--- EXERCISE DATA Enclosed Below ---
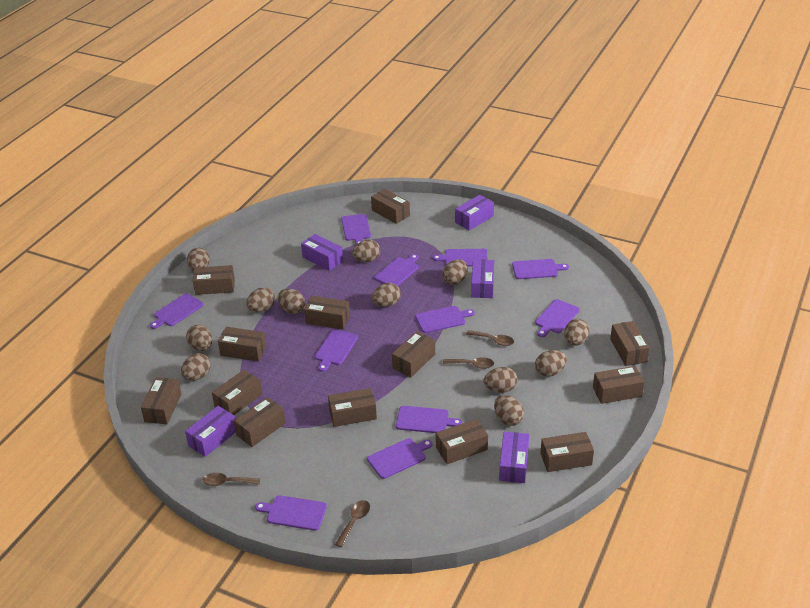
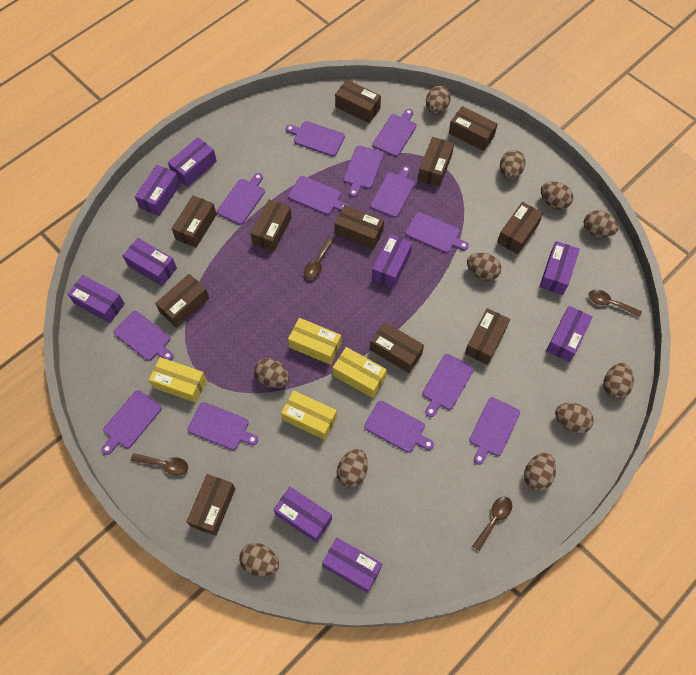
brown box: 13 -> 11
brown egg: 12 -> 11
purple box: 5 -> 9
purple cutting board: 11 -> 13
yellow box: 0 -> 4

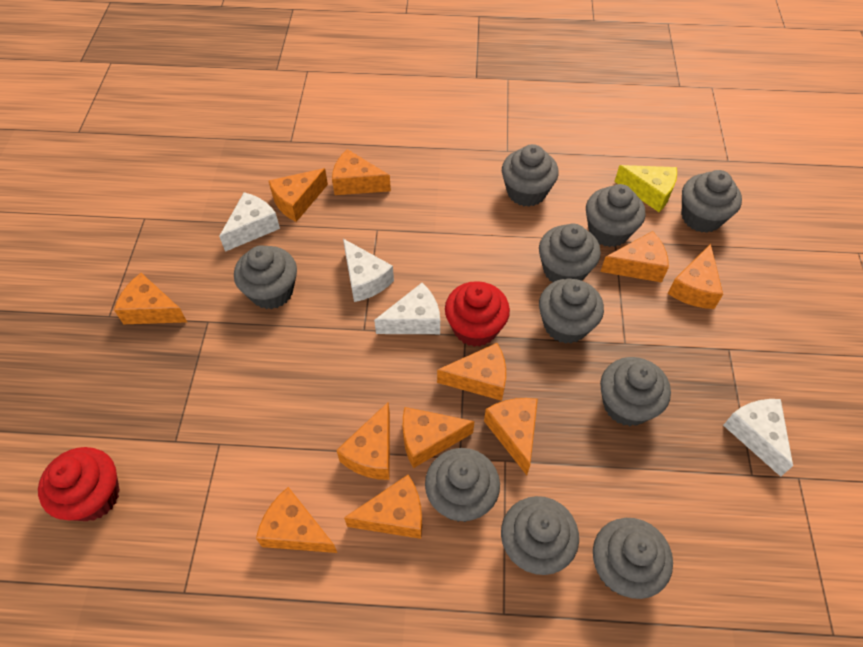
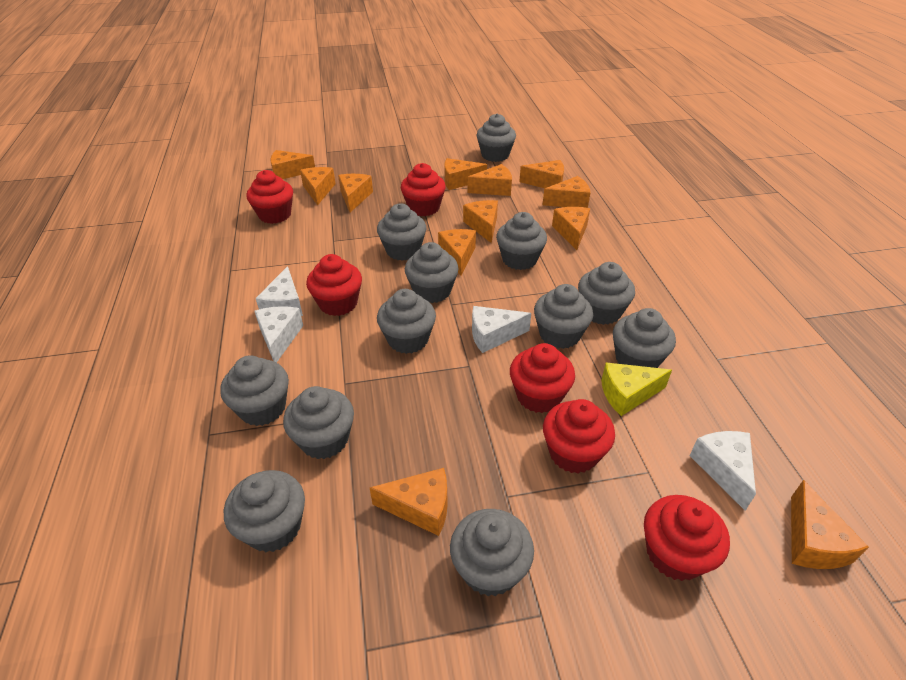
grey cupcake: 10 -> 12
orange cheese: 11 -> 12
red cupcake: 2 -> 6

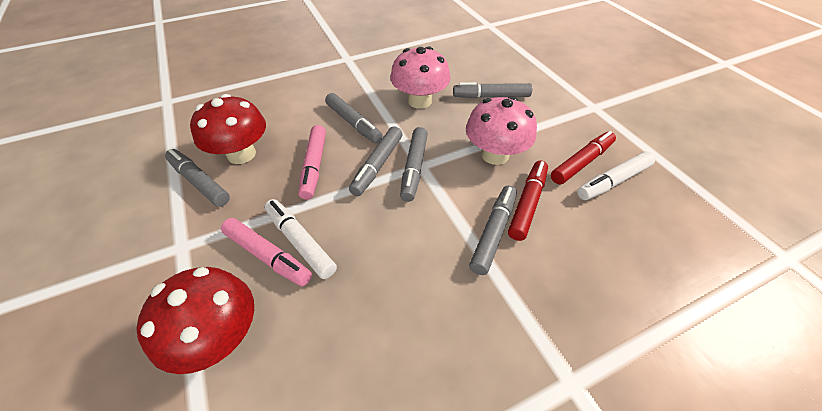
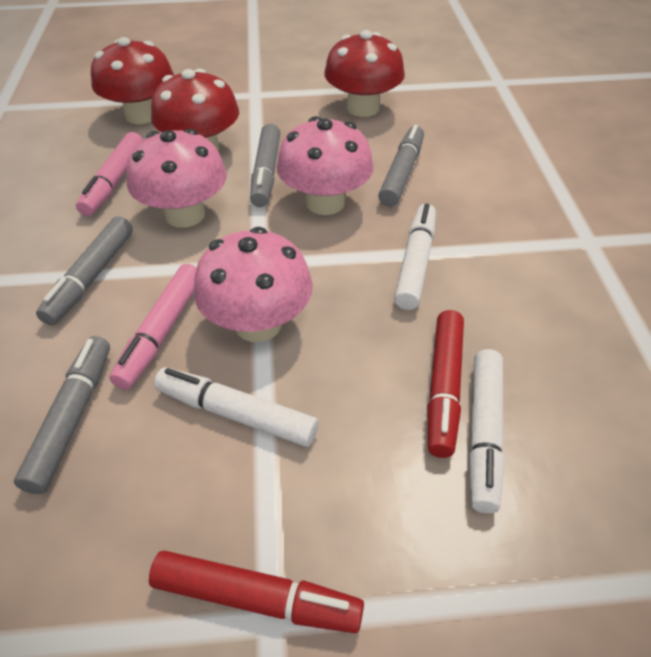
grey marker: 6 -> 4
pink mushroom: 2 -> 3
red mushroom: 2 -> 3
white marker: 2 -> 3

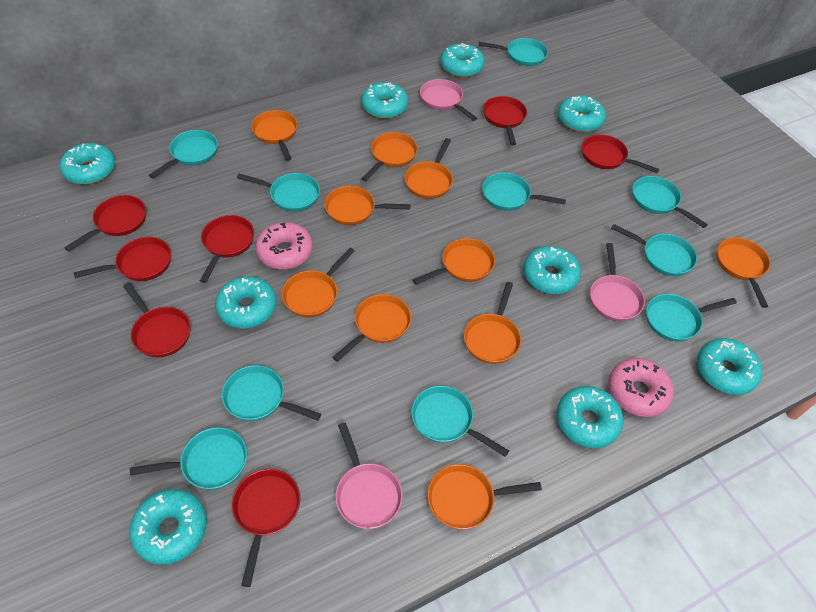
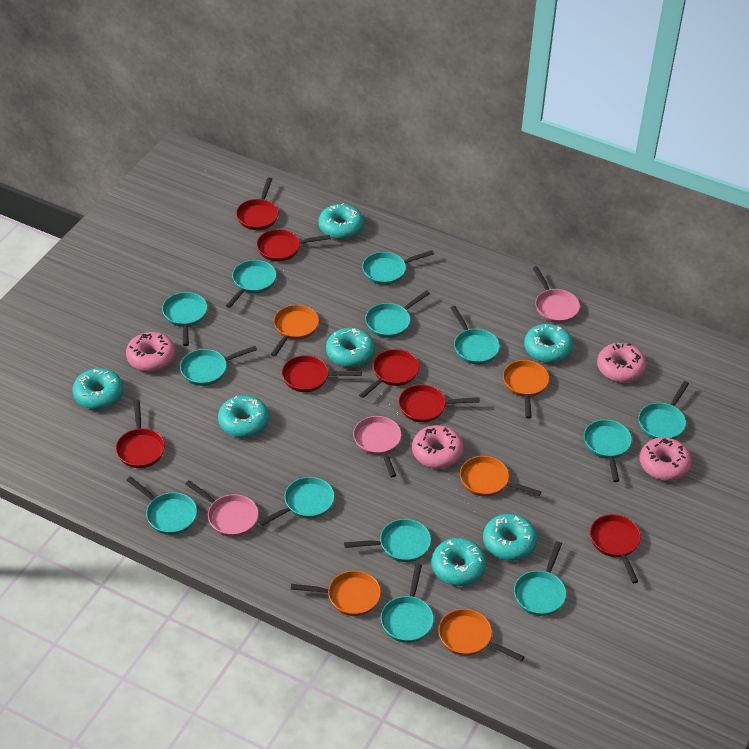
orange pan: 10 -> 5
pink donut: 2 -> 4
turquoise donut: 9 -> 7
turquoise pan: 10 -> 13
--- End of Enclosed EXERCISE DATA ---
• **WHAT YOU HAVE TO DO**
The line containing "yellow box: 0 -> 4" and each line after it through the end of the listing above are to be written out exactly, without the pictures.

• **OUTPUT OF THE EXERCISE**
yellow box: 0 -> 4

grey cupcake: 10 -> 12
orange cheese: 11 -> 12
red cupcake: 2 -> 6

grey marker: 6 -> 4
pink mushroom: 2 -> 3
red mushroom: 2 -> 3
white marker: 2 -> 3

orange pan: 10 -> 5
pink donut: 2 -> 4
turquoise donut: 9 -> 7
turquoise pan: 10 -> 13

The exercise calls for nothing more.